▶ **What is expected**: Below are some records; quote exactly the lines from the one that contains "yellow scissors: 1 -> 2" through the one that contains "brown cactus: 3 -> 1", inclusive, and no others.

▶ **Dataset entries**:
____________________

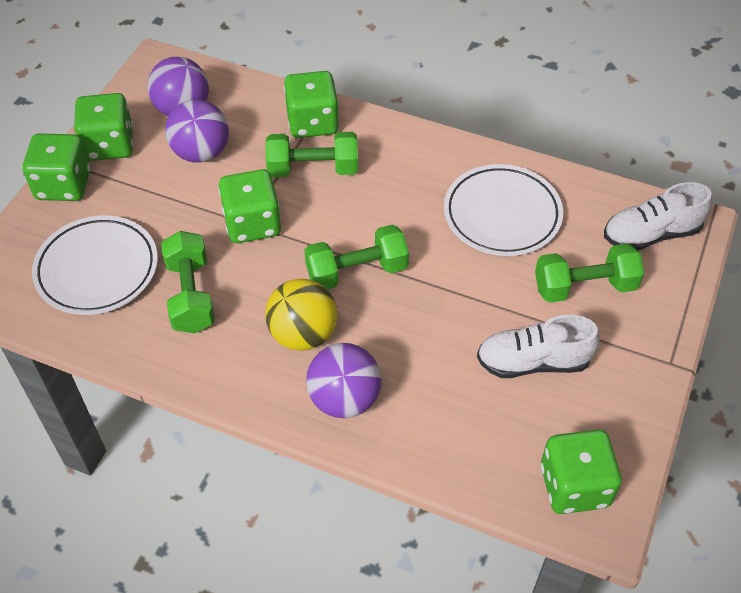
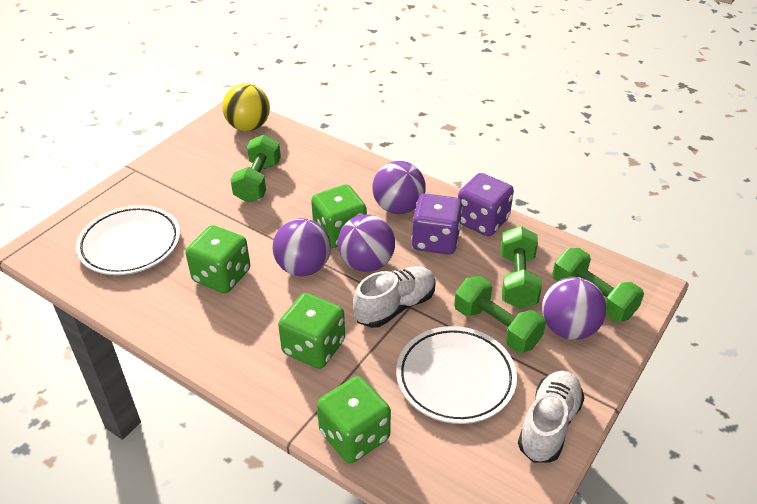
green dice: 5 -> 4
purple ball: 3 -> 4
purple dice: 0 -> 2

____________________

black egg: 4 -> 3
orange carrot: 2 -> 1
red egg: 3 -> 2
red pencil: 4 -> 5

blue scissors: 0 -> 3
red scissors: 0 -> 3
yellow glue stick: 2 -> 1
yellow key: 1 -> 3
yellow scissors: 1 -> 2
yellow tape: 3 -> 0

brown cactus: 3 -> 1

____________________

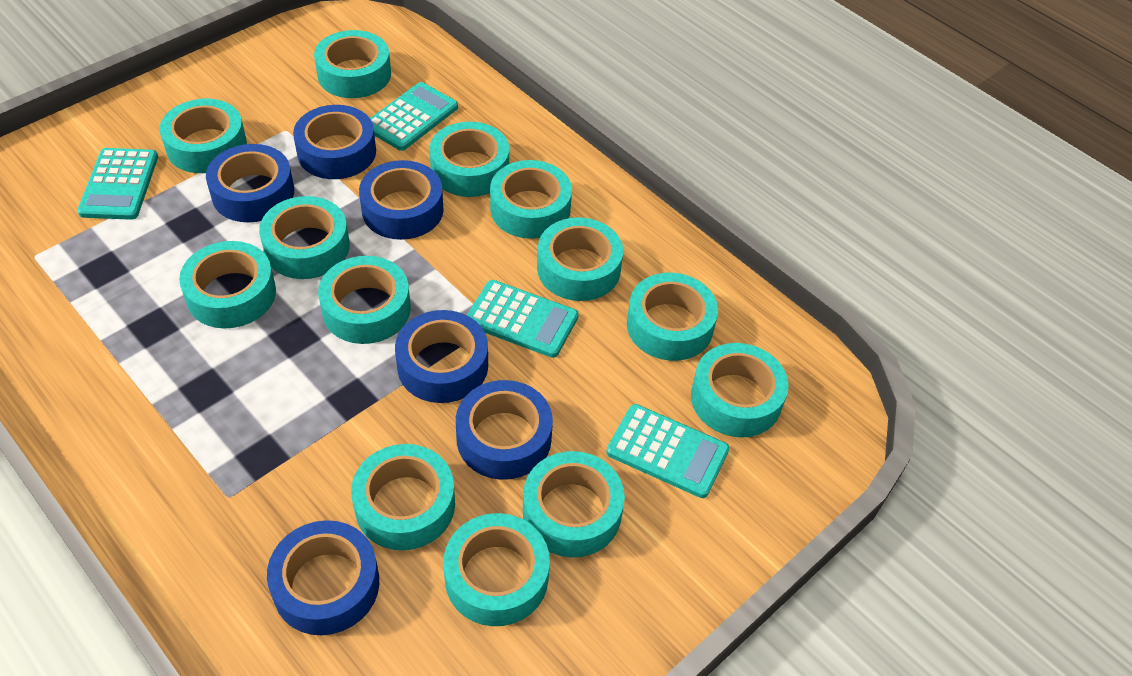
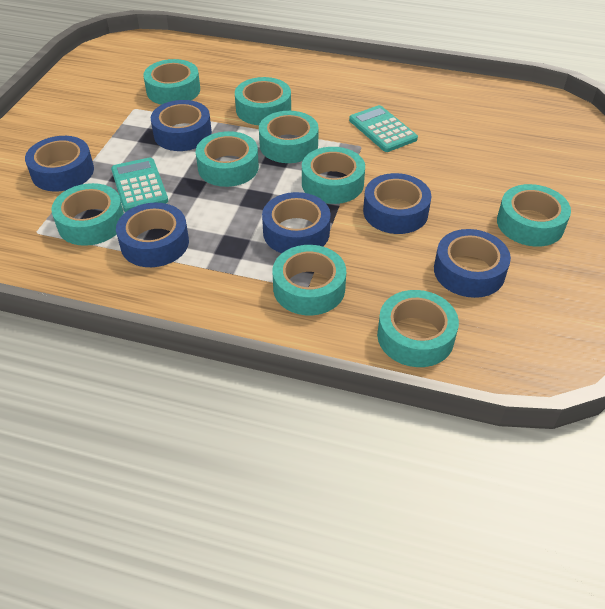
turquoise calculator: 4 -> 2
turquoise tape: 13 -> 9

____________________

▶ **Result for this task**:
yellow scissors: 1 -> 2
yellow tape: 3 -> 0

brown cactus: 3 -> 1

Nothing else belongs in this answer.